— Records for processing —
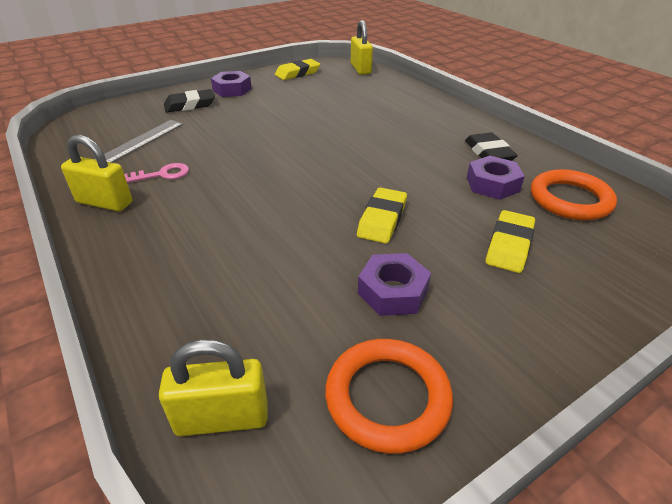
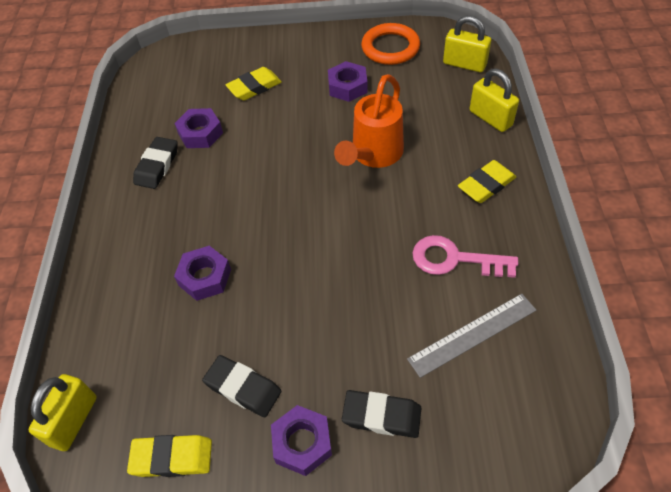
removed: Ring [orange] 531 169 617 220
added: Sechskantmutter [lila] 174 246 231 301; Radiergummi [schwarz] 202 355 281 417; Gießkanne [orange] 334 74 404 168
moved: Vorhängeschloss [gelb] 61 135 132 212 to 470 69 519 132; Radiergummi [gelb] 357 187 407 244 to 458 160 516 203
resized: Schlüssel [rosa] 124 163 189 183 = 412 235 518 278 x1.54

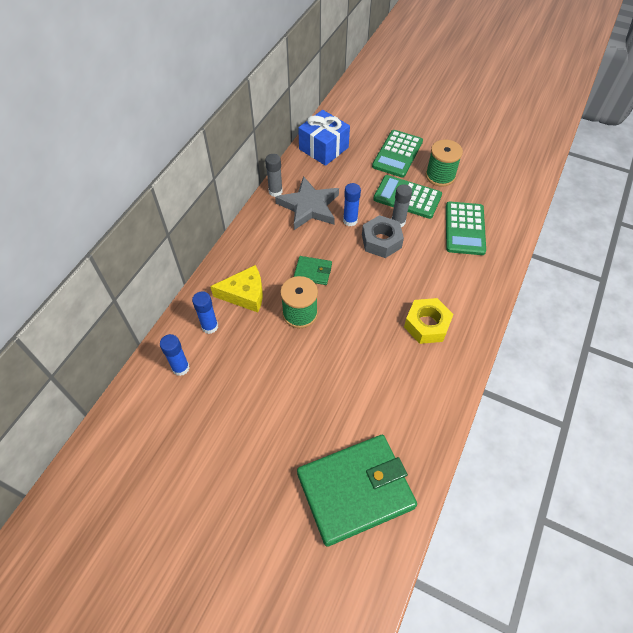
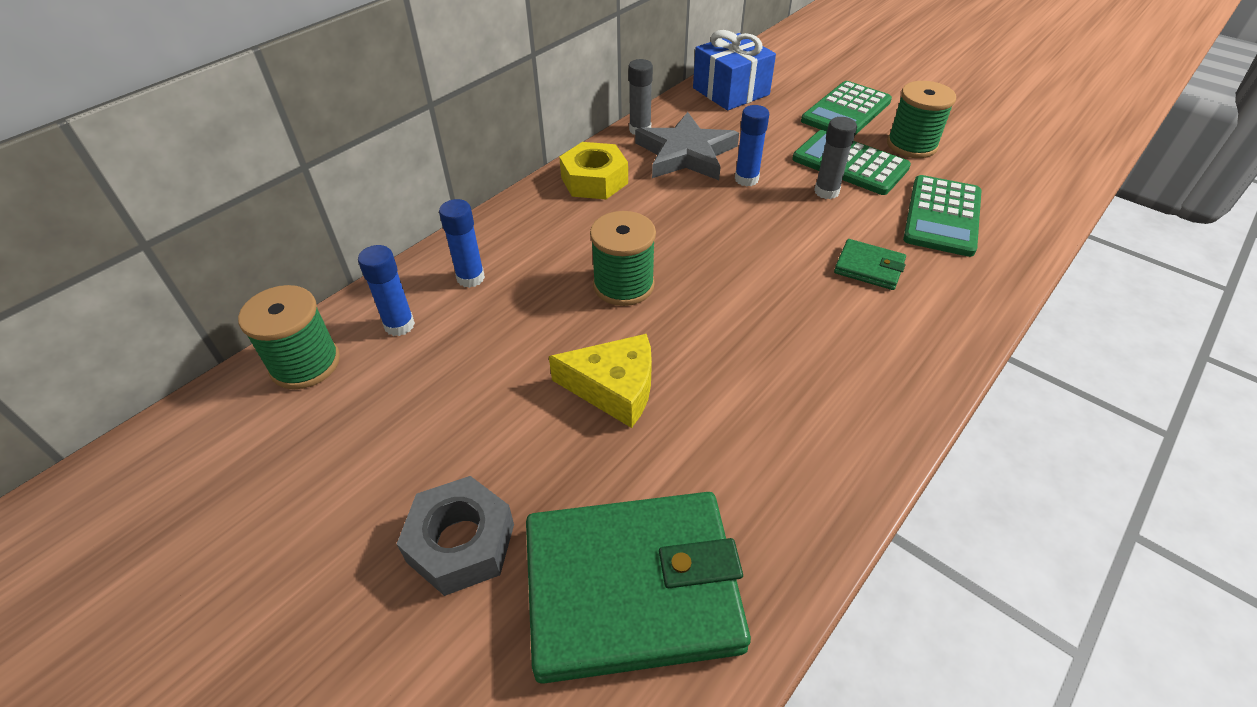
added: Garnrolle [grün] 238 285 340 389
moved: Käse [gelb] 210 265 263 312 to 549 334 652 428; Geldbörse [grün] 294 256 332 285 to 834 239 906 290; Sechskantmutter [grau] 362 215 404 258 to 397 476 514 596; Sechskantmutter [gelb] 404 298 454 344 to 559 142 628 199

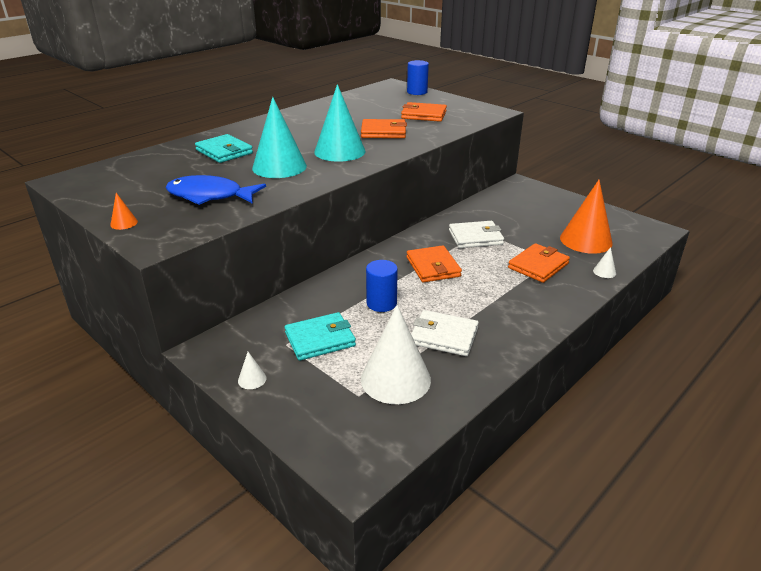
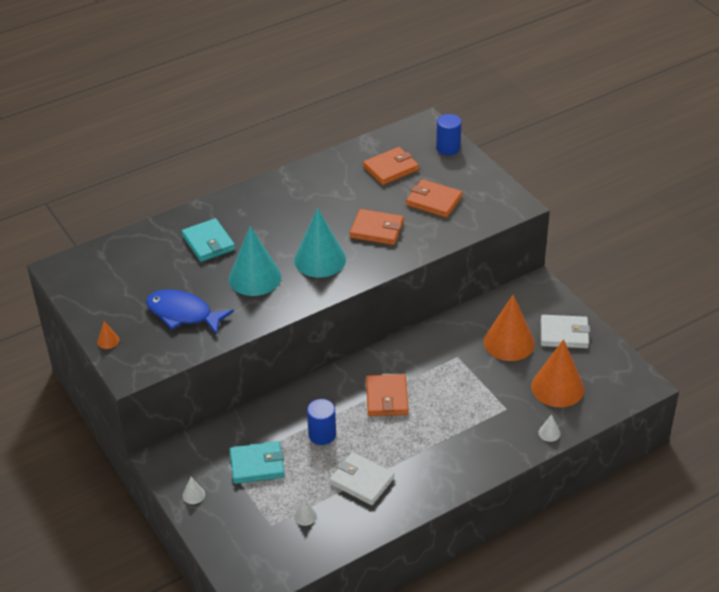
added: Kegel [orange] 484 294 535 361
moved: Geldbörse [weiß] 449 221 504 248 to 541 315 590 348; Geldbörse [orange] 508 243 570 283 to 363 147 419 185
resized: Kegel [weiß] 361 305 431 404 = 294 498 317 526 x0.40

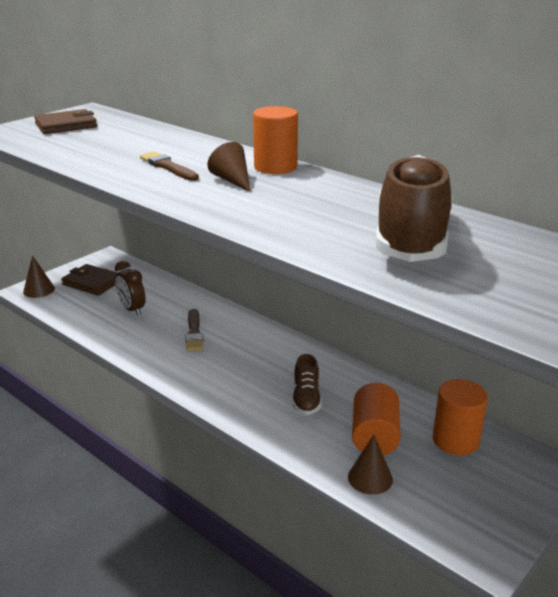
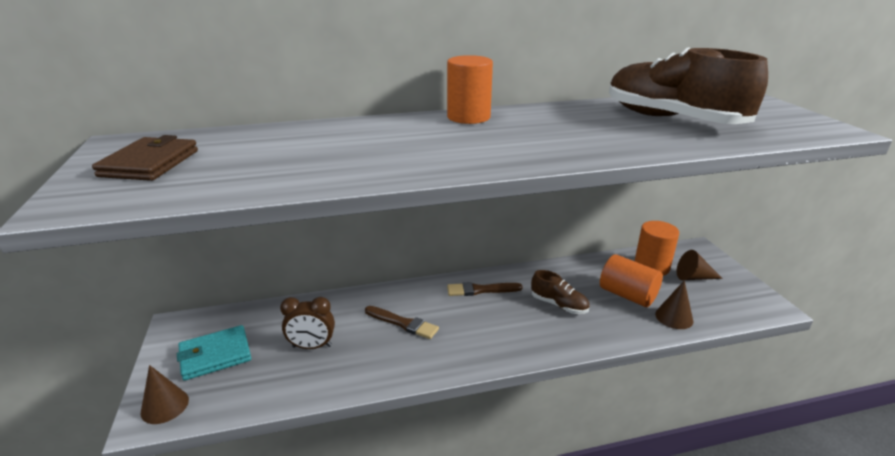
moved: Pinsel [braun] 140 151 199 181 to 447 282 523 296; Kegel [braun] 207 142 251 192 to 677 250 723 280
recoloured: Geldbörse [braun] 61 264 117 296 to Geldbörse [türkis] 177 325 251 381

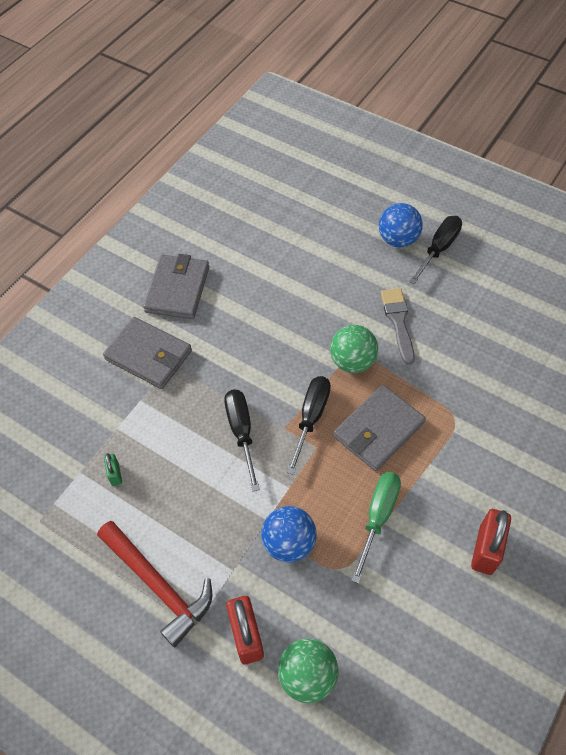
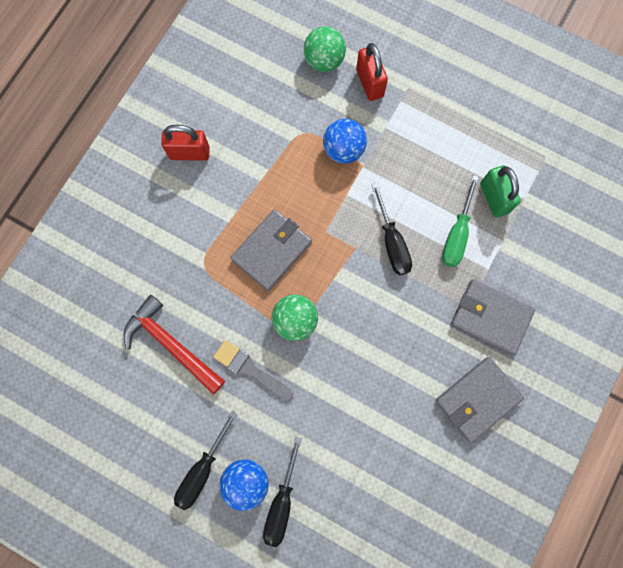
moved: Hammer [rot] 97 521 212 648 to 123 295 225 394; Schraubenzieher [schwarz] 287 376 331 475 to 263 437 302 547; Schraubenzieher [grün] 351 472 401 584 to 442 175 479 267
turned: Geldbörse [grau] 143 254 209 319 = 436 357 524 443 45 degrees clockwise; Pinsel [grau] 381 288 415 365 = 213 340 293 401 135 degrees clockwise; Vorhängeschloss [rot] 471 509 511 575 = 161 125 210 161 75 degrees clockwise
resized: Vorhängeschloss [grün] 104 453 122 486 = 480 165 521 218 x1.91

— Directions —
A verbatim copy of the material, pictures excluded, is what must be produced.

— Response below —
removed: Ring [orange] 531 169 617 220
added: Sechskantmutter [lila] 174 246 231 301; Radiergummi [schwarz] 202 355 281 417; Gießkanne [orange] 334 74 404 168
moved: Vorhängeschloss [gelb] 61 135 132 212 to 470 69 519 132; Radiergummi [gelb] 357 187 407 244 to 458 160 516 203
resized: Schlüssel [rosa] 124 163 189 183 = 412 235 518 278 x1.54

added: Garnrolle [grün] 238 285 340 389
moved: Käse [gelb] 210 265 263 312 to 549 334 652 428; Geldbörse [grün] 294 256 332 285 to 834 239 906 290; Sechskantmutter [grau] 362 215 404 258 to 397 476 514 596; Sechskantmutter [gelb] 404 298 454 344 to 559 142 628 199

added: Kegel [orange] 484 294 535 361
moved: Geldbörse [weiß] 449 221 504 248 to 541 315 590 348; Geldbörse [orange] 508 243 570 283 to 363 147 419 185
resized: Kegel [weiß] 361 305 431 404 = 294 498 317 526 x0.40

moved: Pinsel [braun] 140 151 199 181 to 447 282 523 296; Kegel [braun] 207 142 251 192 to 677 250 723 280
recoloured: Geldbörse [braun] 61 264 117 296 to Geldbörse [türkis] 177 325 251 381

moved: Hammer [rot] 97 521 212 648 to 123 295 225 394; Schraubenzieher [schwarz] 287 376 331 475 to 263 437 302 547; Schraubenzieher [grün] 351 472 401 584 to 442 175 479 267
turned: Geldbörse [grau] 143 254 209 319 = 436 357 524 443 45 degrees clockwise; Pinsel [grau] 381 288 415 365 = 213 340 293 401 135 degrees clockwise; Vorhängeschloss [rot] 471 509 511 575 = 161 125 210 161 75 degrees clockwise
resized: Vorhängeschloss [grün] 104 453 122 486 = 480 165 521 218 x1.91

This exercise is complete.